Input material
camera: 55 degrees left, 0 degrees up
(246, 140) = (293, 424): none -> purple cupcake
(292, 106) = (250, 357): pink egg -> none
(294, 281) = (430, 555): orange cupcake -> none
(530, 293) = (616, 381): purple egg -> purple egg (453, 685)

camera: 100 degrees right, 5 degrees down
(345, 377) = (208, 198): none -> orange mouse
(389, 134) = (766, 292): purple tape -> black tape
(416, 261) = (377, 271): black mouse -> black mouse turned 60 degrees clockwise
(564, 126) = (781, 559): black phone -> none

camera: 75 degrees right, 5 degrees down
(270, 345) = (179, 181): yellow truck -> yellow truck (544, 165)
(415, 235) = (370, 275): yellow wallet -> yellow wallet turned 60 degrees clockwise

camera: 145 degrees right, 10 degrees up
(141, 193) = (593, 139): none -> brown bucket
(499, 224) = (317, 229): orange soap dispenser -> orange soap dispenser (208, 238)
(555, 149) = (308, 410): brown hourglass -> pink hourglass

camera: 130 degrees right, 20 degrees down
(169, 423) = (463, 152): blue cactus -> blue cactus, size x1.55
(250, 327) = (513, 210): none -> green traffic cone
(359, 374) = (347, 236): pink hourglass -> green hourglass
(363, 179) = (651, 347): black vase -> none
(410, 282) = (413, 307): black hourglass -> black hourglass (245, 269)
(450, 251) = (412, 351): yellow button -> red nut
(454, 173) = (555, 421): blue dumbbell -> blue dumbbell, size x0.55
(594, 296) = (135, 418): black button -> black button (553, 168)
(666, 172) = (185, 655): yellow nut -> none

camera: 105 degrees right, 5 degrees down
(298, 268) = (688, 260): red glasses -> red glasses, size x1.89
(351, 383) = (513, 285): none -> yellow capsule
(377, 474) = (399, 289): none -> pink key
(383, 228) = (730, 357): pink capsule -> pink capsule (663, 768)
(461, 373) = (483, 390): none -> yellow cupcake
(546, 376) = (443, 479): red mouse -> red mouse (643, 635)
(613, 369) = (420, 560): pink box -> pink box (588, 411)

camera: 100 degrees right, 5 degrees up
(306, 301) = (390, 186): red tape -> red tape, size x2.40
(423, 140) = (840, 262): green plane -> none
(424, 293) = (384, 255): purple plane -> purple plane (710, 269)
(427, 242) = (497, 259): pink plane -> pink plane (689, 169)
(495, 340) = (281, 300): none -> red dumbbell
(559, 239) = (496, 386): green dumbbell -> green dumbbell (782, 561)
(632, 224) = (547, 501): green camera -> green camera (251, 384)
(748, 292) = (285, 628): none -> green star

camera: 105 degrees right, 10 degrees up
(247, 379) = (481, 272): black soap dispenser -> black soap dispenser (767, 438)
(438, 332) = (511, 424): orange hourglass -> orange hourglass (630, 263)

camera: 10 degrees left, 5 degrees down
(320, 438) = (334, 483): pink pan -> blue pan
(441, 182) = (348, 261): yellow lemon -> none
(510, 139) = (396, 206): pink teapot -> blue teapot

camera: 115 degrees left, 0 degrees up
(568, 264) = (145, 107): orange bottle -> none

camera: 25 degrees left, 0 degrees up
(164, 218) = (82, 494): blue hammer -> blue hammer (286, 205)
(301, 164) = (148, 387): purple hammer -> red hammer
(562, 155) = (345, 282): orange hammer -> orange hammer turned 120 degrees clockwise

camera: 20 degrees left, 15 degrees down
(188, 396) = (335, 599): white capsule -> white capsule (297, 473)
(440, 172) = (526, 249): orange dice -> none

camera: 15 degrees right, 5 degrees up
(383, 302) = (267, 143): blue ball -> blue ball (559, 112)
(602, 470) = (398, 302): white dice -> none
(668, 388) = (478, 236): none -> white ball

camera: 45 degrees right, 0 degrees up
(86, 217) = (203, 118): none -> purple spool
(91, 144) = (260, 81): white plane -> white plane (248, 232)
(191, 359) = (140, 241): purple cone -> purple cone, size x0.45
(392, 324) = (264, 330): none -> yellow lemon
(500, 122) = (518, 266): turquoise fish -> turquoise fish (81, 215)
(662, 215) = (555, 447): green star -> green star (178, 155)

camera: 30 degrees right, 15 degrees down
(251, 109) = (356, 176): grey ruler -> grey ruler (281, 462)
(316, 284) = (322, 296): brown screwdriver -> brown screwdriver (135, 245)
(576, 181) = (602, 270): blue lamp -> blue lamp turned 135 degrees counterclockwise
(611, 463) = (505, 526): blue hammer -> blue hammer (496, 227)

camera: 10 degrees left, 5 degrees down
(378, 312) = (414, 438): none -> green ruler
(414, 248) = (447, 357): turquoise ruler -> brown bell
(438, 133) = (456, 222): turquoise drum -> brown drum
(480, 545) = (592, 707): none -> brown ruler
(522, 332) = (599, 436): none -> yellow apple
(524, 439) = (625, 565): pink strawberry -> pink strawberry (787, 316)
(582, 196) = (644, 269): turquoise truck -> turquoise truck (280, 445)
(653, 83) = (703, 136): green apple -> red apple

Exercise brief
Among the lines above, count those containing the word "soap" and give nothing but the result.

Expected answer
2